• **Job**
Rewrite the lines from the one containing "Winning Team (302, 20)" through the one containing "Determine the (x, y)". Replace every "Team" with "Side", change nothing else, and leave out the pictures.

Start of Recorded information

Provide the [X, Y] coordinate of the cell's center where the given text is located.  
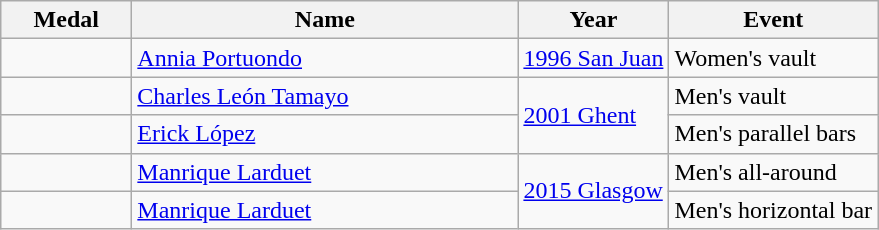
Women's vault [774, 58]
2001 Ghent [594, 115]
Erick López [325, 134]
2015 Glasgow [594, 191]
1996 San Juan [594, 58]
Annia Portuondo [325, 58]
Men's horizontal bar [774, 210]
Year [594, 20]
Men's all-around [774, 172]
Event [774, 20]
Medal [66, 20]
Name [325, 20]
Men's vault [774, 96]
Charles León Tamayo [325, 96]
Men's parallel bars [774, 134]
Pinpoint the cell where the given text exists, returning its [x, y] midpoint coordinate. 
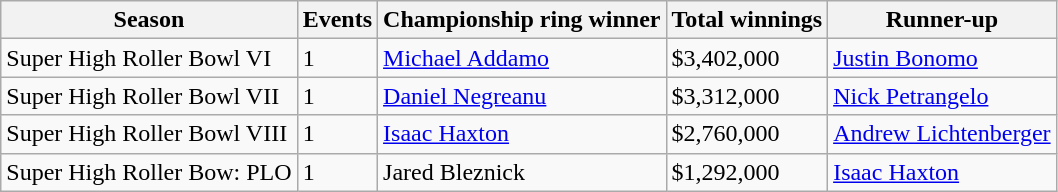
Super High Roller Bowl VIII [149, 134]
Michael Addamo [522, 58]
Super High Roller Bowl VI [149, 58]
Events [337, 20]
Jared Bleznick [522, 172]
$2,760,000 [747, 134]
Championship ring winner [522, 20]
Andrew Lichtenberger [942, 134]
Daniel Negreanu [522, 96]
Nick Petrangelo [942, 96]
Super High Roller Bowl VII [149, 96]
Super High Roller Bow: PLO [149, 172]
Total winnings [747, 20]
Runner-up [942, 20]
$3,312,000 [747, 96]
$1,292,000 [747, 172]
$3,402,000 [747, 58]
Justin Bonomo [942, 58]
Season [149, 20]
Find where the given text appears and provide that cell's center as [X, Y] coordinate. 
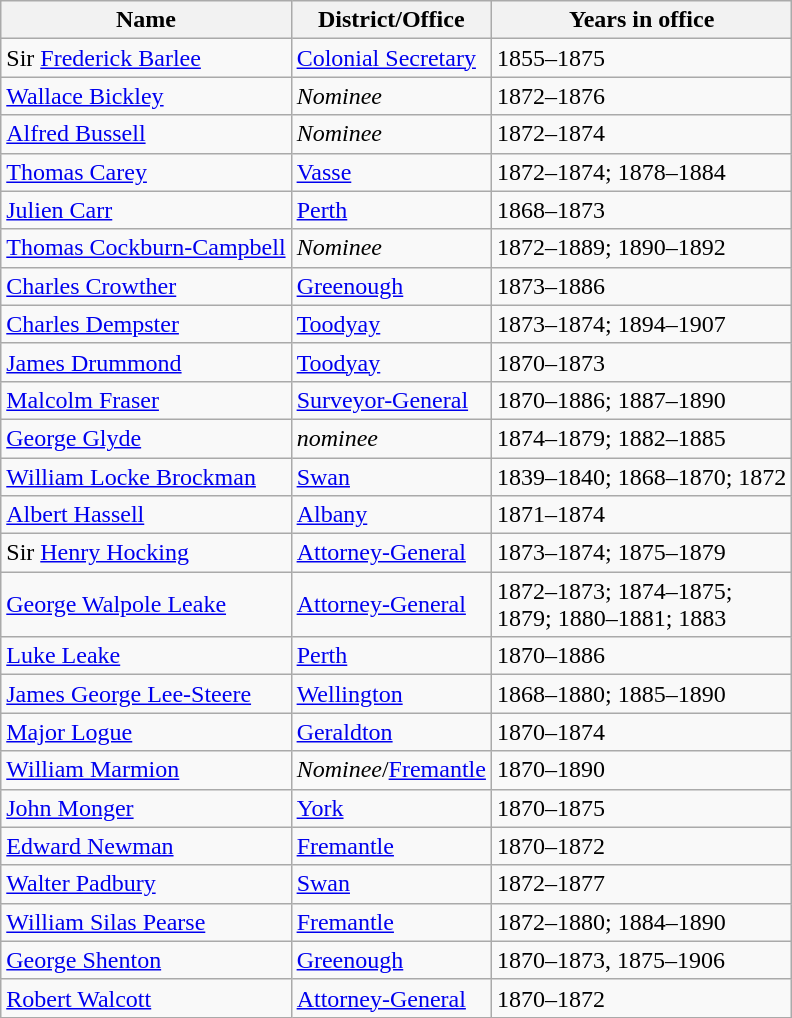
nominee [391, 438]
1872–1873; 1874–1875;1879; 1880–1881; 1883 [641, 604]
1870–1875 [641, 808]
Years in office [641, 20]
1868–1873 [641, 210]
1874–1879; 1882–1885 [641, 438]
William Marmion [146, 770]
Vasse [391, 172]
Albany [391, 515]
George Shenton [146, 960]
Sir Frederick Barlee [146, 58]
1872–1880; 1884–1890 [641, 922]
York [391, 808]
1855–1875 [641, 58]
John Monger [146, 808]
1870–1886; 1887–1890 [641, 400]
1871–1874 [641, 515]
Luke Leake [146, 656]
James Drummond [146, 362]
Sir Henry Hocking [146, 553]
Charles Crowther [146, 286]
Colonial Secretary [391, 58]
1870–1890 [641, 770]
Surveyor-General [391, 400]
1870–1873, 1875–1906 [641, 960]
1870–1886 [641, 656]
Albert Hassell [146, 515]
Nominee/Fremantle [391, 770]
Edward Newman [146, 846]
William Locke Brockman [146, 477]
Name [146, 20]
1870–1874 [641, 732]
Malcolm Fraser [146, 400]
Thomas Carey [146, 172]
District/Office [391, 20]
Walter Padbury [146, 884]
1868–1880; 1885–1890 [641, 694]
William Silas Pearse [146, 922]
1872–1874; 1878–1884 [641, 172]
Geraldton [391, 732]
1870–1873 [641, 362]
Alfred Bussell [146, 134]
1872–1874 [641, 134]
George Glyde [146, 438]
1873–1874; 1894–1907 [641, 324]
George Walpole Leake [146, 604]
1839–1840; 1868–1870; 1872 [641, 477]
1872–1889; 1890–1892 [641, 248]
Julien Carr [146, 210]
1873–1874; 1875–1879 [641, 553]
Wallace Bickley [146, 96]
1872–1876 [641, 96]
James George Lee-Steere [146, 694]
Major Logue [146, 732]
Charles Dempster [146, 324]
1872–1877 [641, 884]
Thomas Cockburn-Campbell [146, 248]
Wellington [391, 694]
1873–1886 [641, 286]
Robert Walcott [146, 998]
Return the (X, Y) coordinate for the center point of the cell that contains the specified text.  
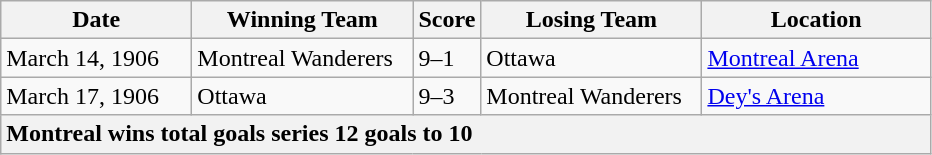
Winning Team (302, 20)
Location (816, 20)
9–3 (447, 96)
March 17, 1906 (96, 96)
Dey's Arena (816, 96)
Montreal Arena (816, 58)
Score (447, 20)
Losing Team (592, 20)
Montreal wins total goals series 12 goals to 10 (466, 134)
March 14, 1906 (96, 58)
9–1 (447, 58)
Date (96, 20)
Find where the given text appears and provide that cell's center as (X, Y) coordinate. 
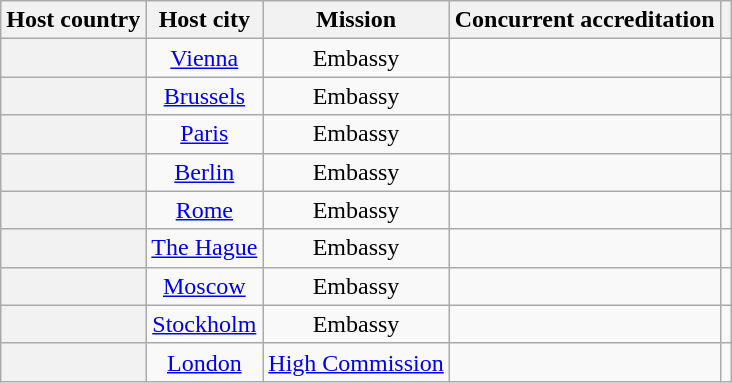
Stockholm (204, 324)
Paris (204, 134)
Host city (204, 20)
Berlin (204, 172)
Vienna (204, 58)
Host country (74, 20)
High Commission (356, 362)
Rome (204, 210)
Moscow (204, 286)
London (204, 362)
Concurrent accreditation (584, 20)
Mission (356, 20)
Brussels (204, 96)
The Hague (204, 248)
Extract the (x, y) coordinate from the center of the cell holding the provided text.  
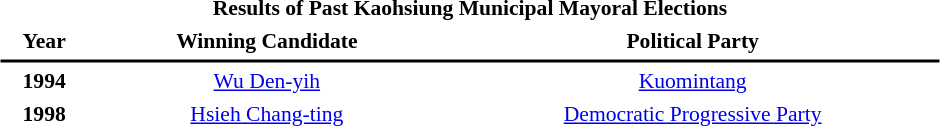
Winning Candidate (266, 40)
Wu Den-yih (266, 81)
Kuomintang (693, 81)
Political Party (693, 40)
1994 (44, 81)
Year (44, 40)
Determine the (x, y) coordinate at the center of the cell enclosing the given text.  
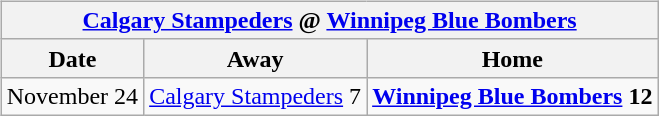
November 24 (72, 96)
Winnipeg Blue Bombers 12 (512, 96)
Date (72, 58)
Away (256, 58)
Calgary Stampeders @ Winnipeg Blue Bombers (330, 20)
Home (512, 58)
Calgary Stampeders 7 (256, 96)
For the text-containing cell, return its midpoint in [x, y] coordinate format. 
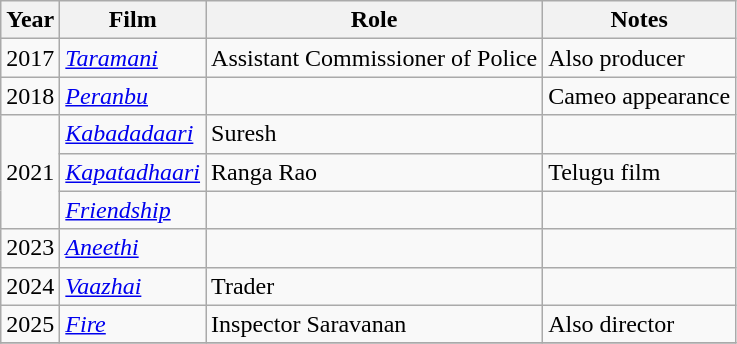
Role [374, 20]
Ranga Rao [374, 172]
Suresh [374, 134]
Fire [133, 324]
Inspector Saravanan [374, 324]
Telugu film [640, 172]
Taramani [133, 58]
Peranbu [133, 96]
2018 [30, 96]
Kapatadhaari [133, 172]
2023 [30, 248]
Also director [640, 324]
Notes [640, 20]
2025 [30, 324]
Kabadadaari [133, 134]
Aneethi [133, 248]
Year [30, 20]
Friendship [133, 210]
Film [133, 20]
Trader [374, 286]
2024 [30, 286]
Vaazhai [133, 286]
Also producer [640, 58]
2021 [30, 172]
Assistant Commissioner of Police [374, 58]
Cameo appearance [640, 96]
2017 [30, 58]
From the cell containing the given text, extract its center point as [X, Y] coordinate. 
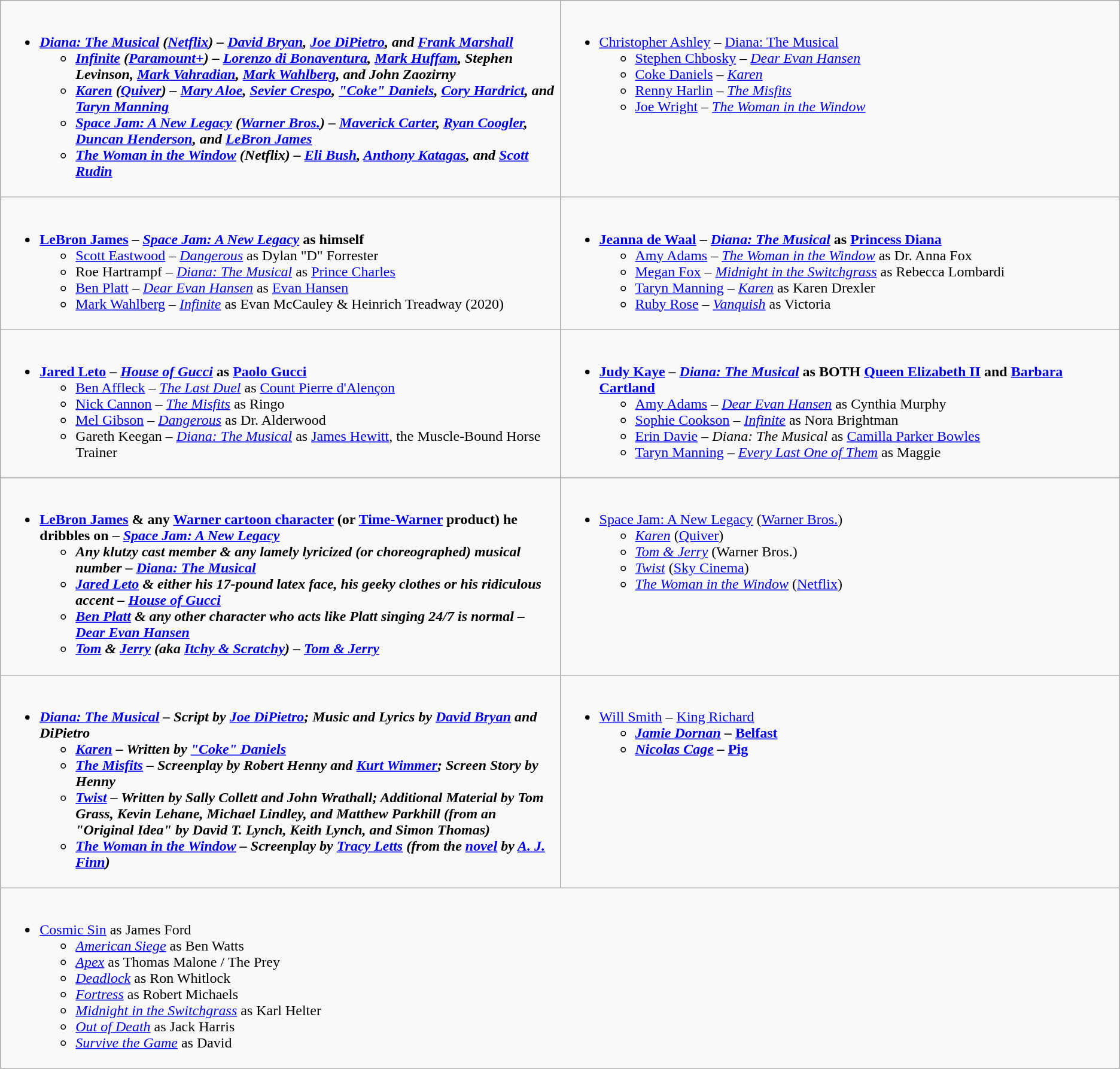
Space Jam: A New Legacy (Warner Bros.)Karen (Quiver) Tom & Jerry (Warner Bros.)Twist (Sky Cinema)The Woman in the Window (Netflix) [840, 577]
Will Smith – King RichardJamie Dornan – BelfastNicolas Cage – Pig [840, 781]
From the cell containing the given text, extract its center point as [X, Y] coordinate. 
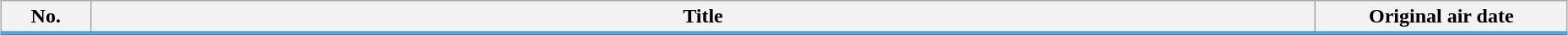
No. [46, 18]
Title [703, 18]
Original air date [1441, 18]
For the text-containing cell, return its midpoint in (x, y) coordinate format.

End of Recorded information

• **Exercise response**
Winning Side (302, 20)
Location (816, 20)
9–3 (447, 96)
March 17, 1906 (96, 96)
Dey's Arena (816, 96)
Montreal Arena (816, 58)
Score (447, 20)
Losing Side (592, 20)
Montreal wins total goals series 12 goals to 10 (466, 134)
March 14, 1906 (96, 58)
9–1 (447, 58)
Date (96, 20)
Find where the given text appears and provide that cell's center as (X, Y) coordinate. 
Stockholm (204, 324)
Paris (204, 134)
Host city (204, 20)
Berlin (204, 172)
Vienna (204, 58)
Host country (74, 20)
High Commission (356, 362)
Rome (204, 210)
Moscow (204, 286)
London (204, 362)
Concurrent accreditation (584, 20)
Mission (356, 20)
Brussels (204, 96)
The Hague (204, 248)
Extract the (x, y) coordinate from the center of the cell holding the provided text.  
Winning Candidate (266, 40)
Wu Den-yih (266, 81)
Kuomintang (693, 81)
Political Party (693, 40)
1994 (44, 81)
Year (44, 40)
Determine the (x, y) coordinate at the center of the cell enclosing the given text.  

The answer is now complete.